» What is needed:
An exact transcription of all the records below is required, without any images.

Dataset items
'''

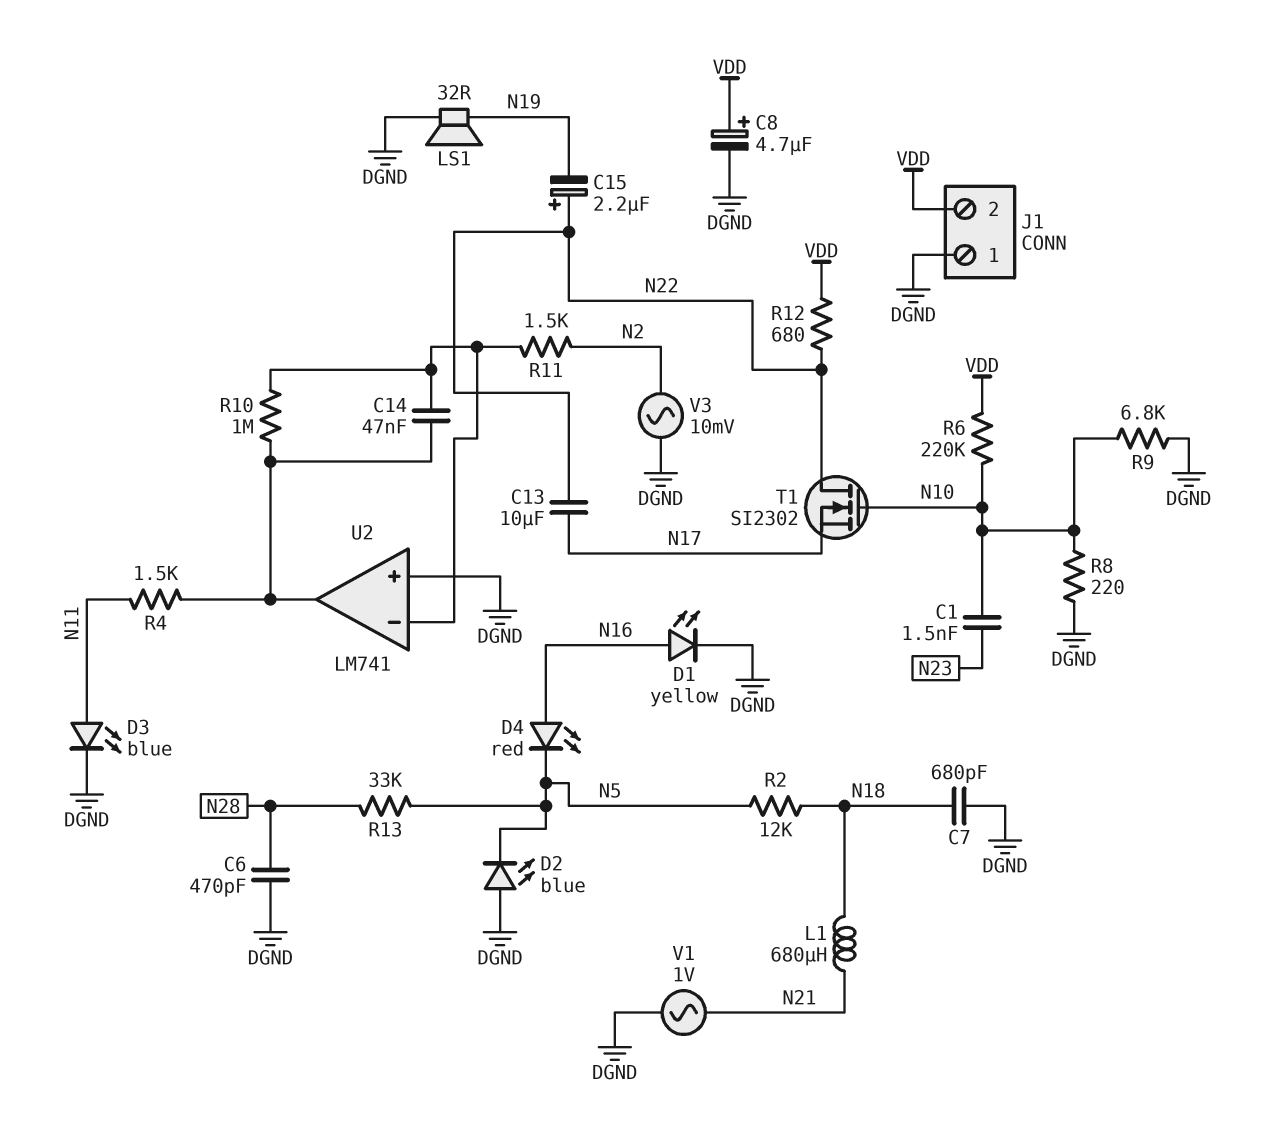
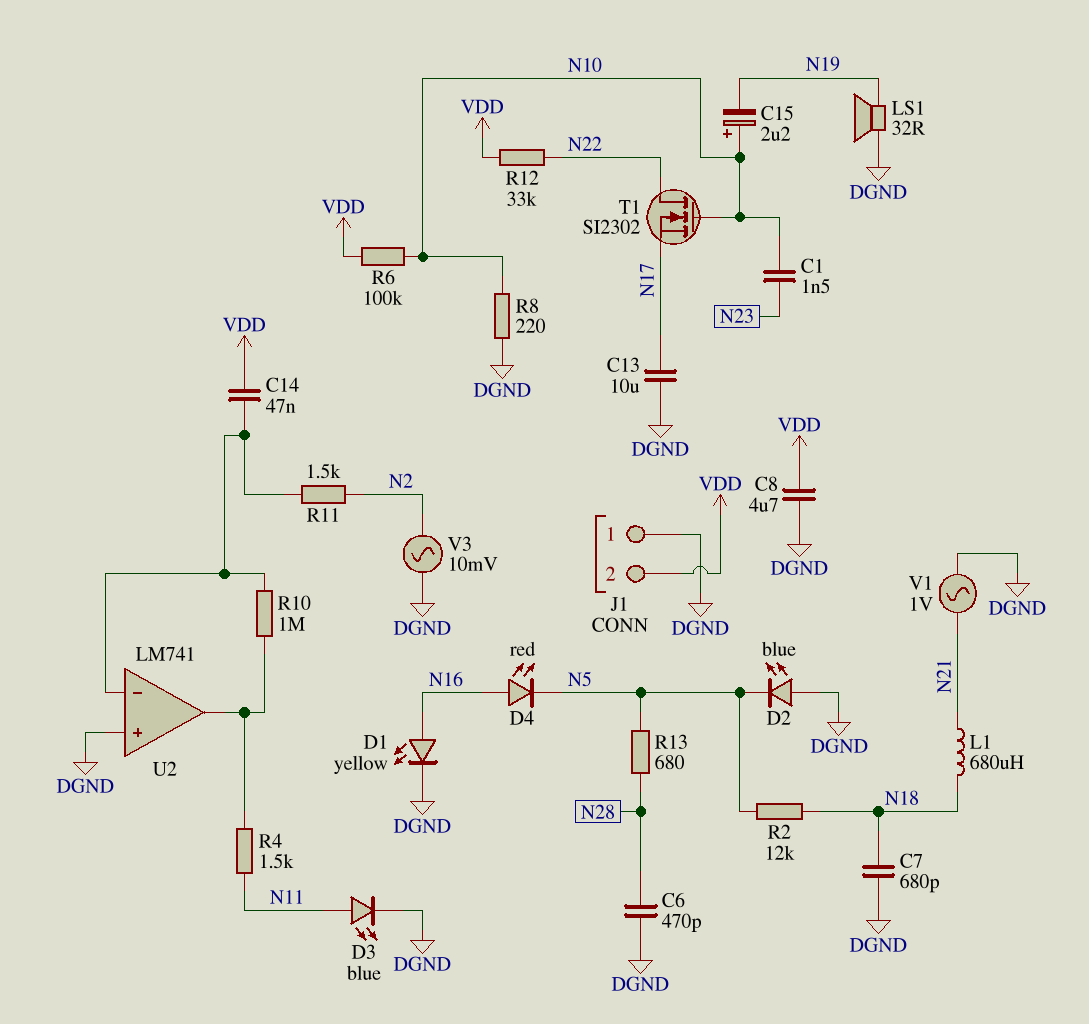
C8: 4.7uF (plus VDD, minus DGND) -> 4.7uF (DGND, VDD)
C13: 10uF (N17, N22) -> 10uF (DGND, N17)
C14: 47nF (U2/in-, U2/out) -> 47nF (U2/in-, VDD)
C15: 2.2uF (plus N22, minus N19) -> 2.2uF (plus N10, minus N19)
R6: 220k (N10, VDD) -> 100k (N10, VDD)
R9: 6.8k (DGND, N10) -> none
R12: 680 (N22, VDD) -> 33k (N22, VDD)
R13: 33k (N5, N28) -> 680 (N5, N28)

'''

» Written response:
C8: 4.7uF (plus VDD, minus DGND) -> 4.7uF (DGND, VDD)
C13: 10uF (N17, N22) -> 10uF (DGND, N17)
C14: 47nF (U2/in-, U2/out) -> 47nF (U2/in-, VDD)
C15: 2.2uF (plus N22, minus N19) -> 2.2uF (plus N10, minus N19)
R6: 220k (N10, VDD) -> 100k (N10, VDD)
R9: 6.8k (DGND, N10) -> none
R12: 680 (N22, VDD) -> 33k (N22, VDD)
R13: 33k (N5, N28) -> 680 (N5, N28)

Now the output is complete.